**Action item**: Only the pictures are to be dropped; the rest of the data below is to be duplicated exactly.

Source data:
--- --- ---

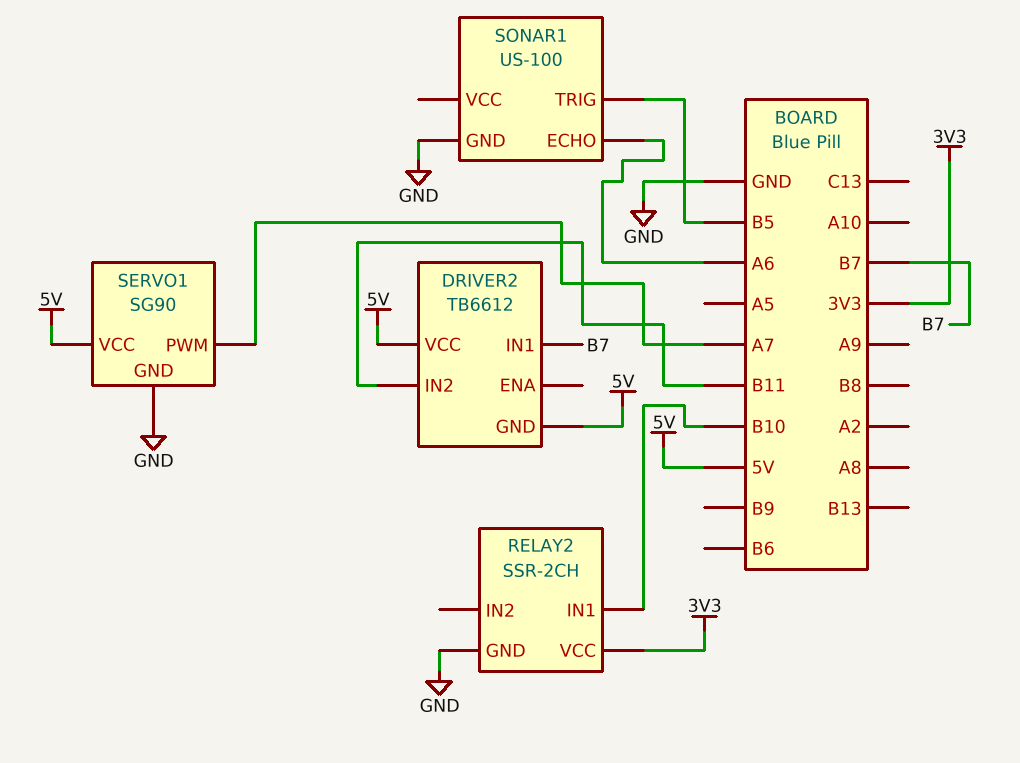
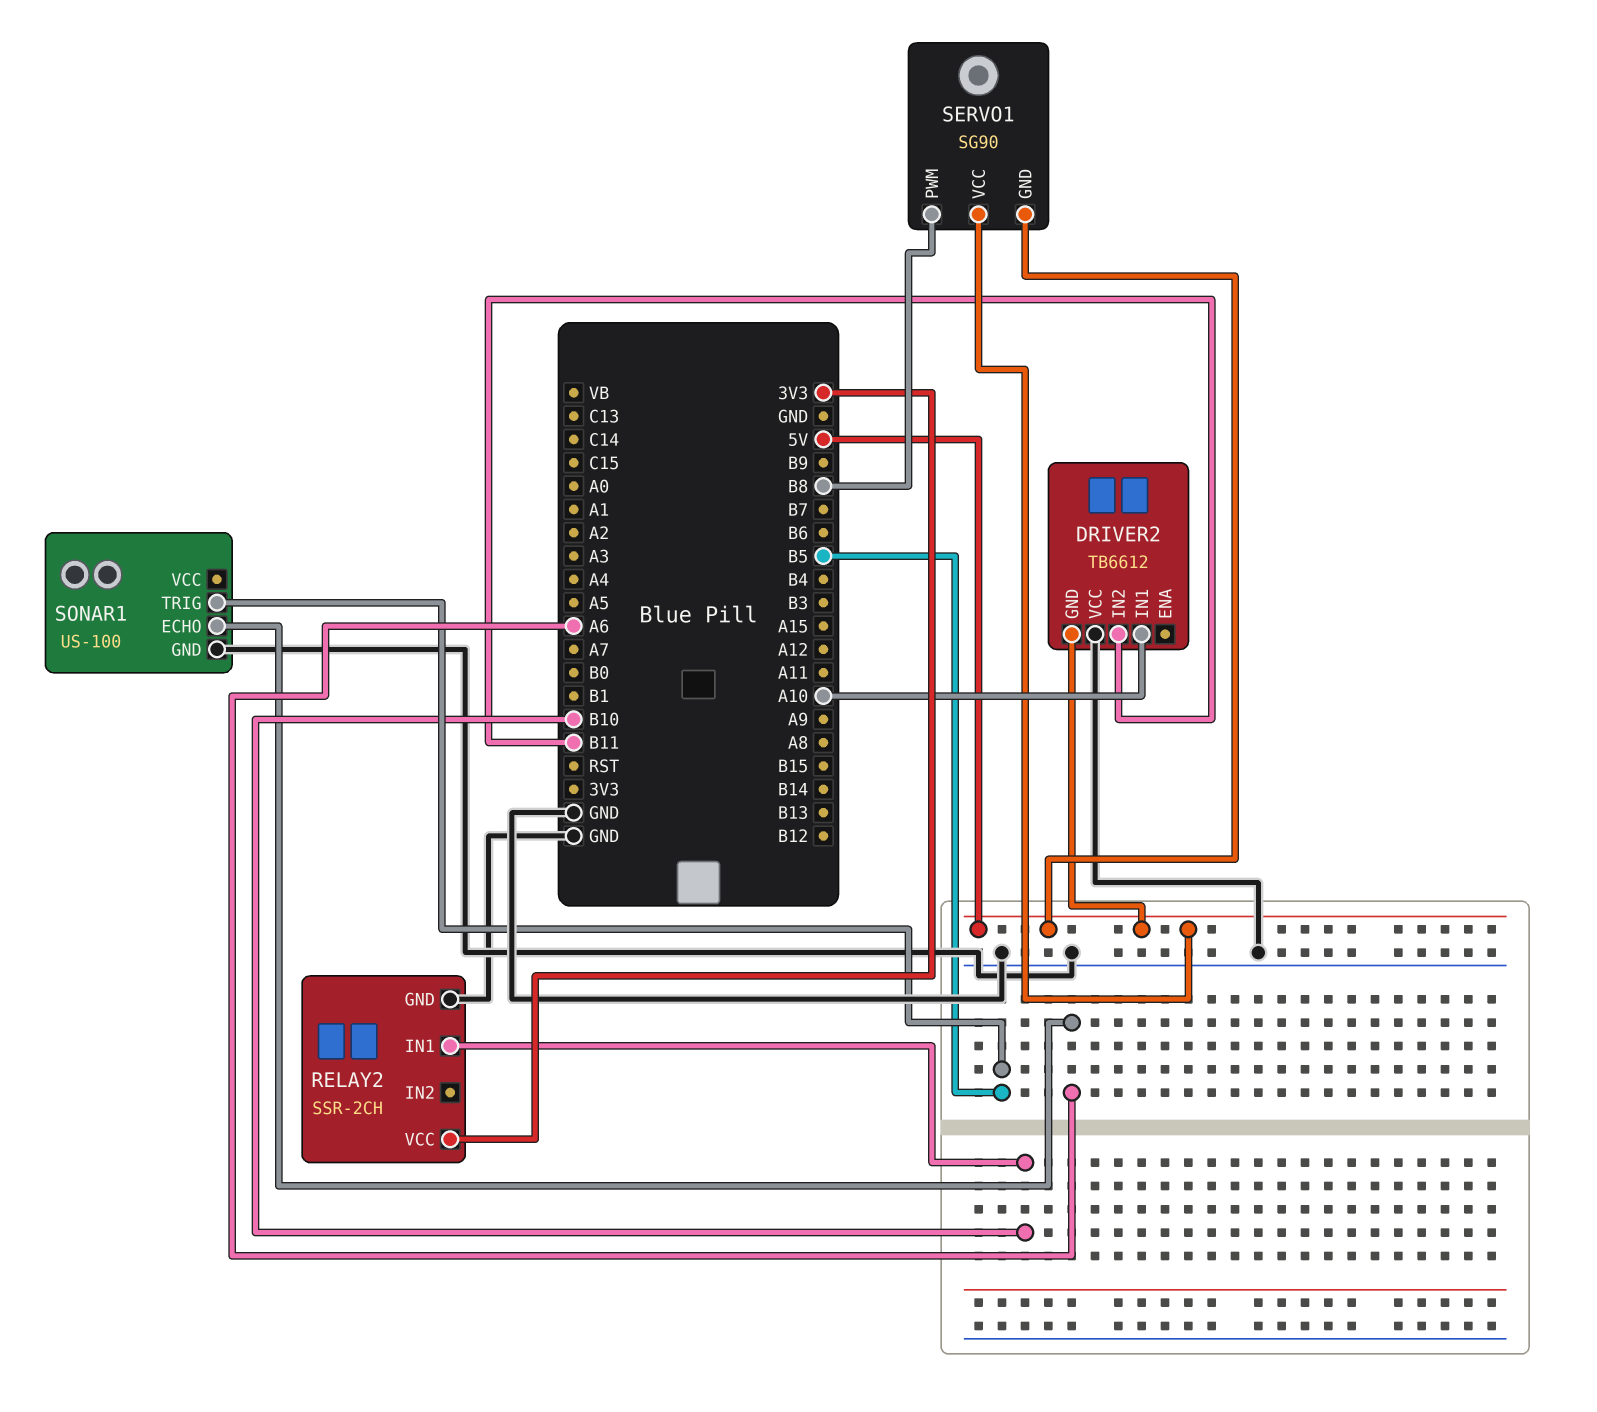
DRIVER2 pin IN1: B7 -> A10
DRIVER2 pin VCC: 5V -> GND
SERVO1 pin GND: GND -> 5V
SERVO1 pin PWM: A7 -> B8

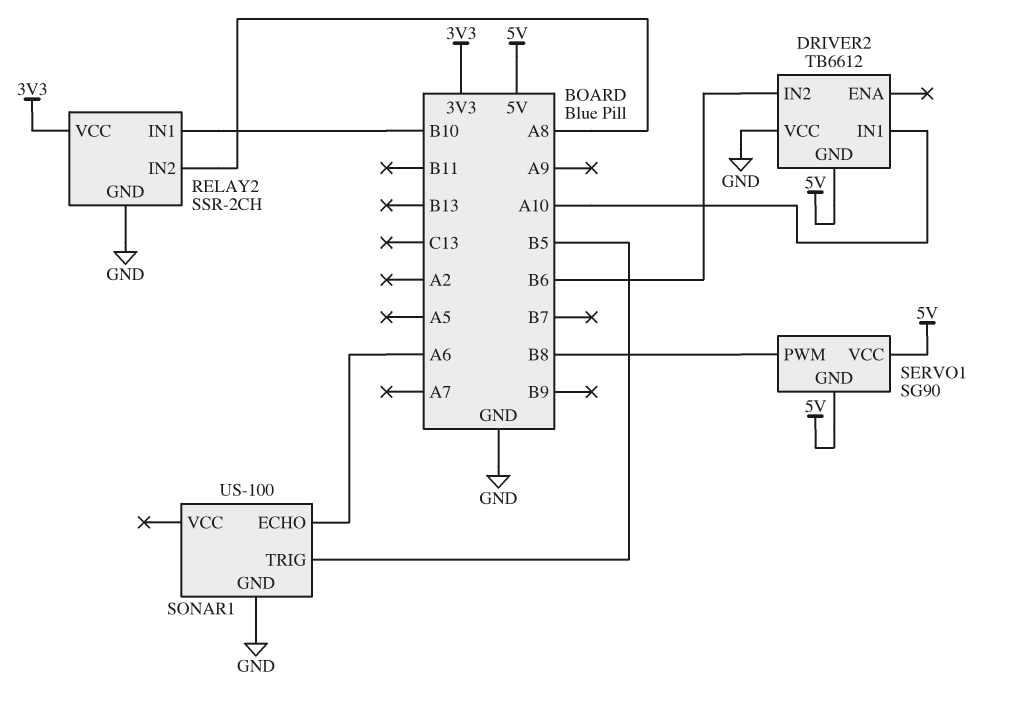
DRIVER2 pin IN2: B11 -> B6
RELAY2 pin IN2: none -> A8

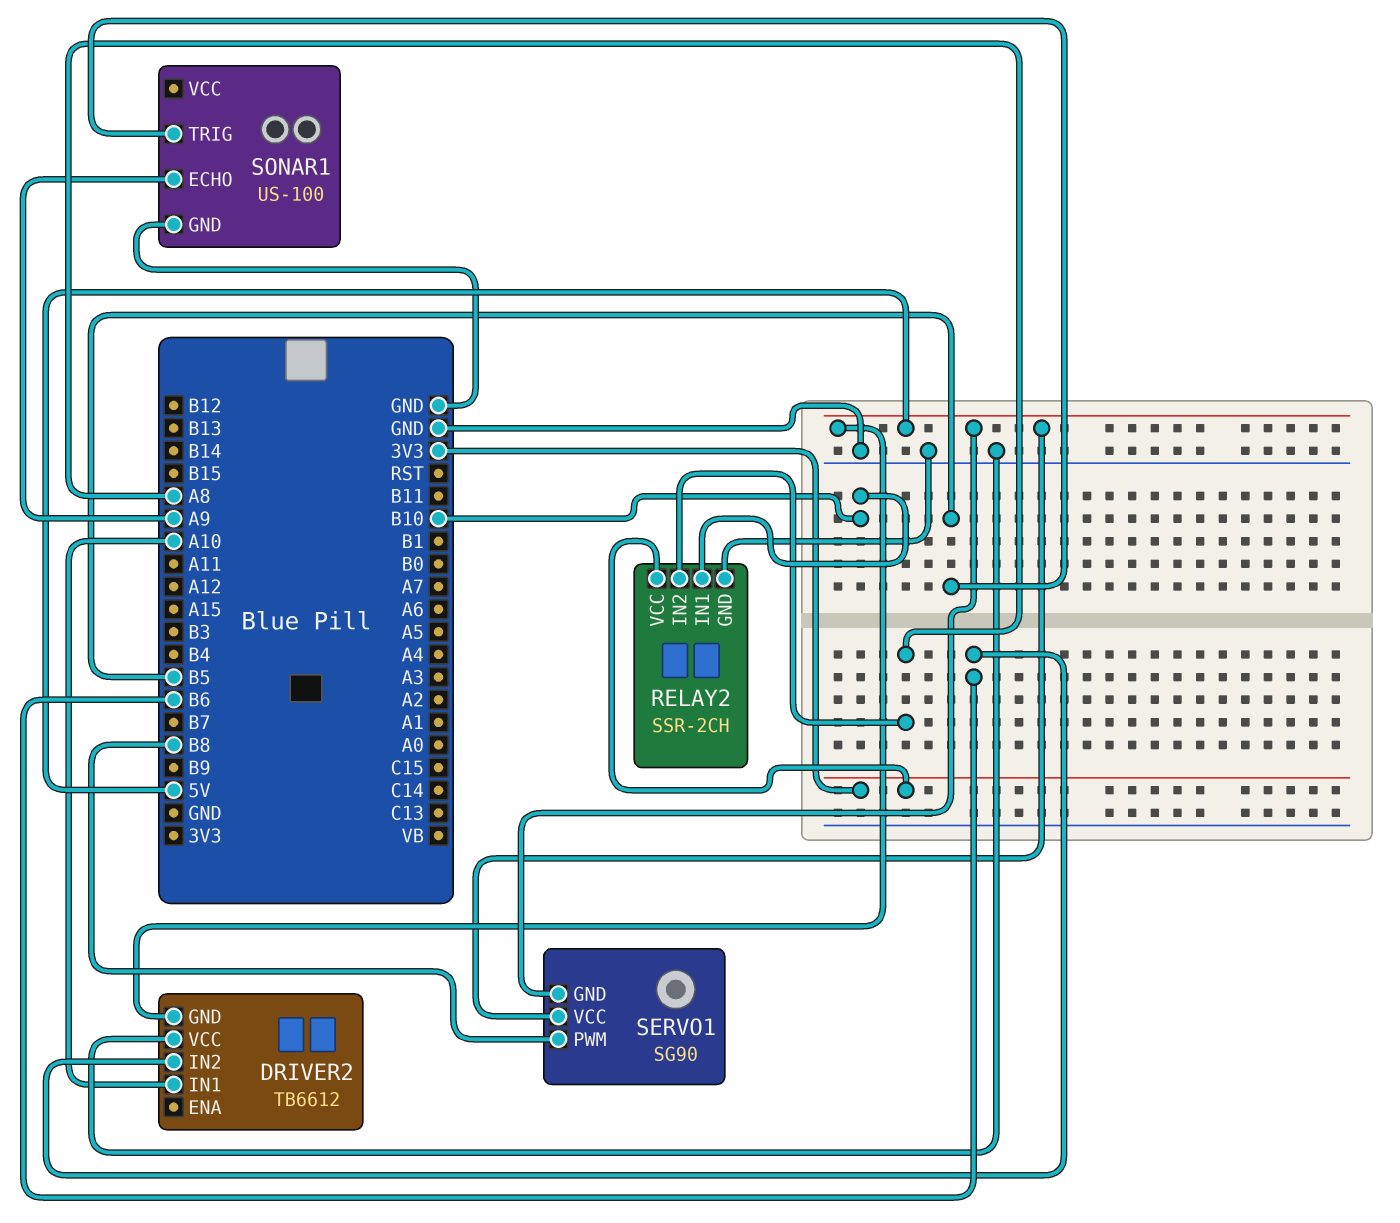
SONAR1 pin ECHO: A6 -> A9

--- --- ---

**Worked solution**:
DRIVER2 pin IN1: B7 -> A10
DRIVER2 pin VCC: 5V -> GND
SERVO1 pin GND: GND -> 5V
SERVO1 pin PWM: A7 -> B8

DRIVER2 pin IN2: B11 -> B6
RELAY2 pin IN2: none -> A8

SONAR1 pin ECHO: A6 -> A9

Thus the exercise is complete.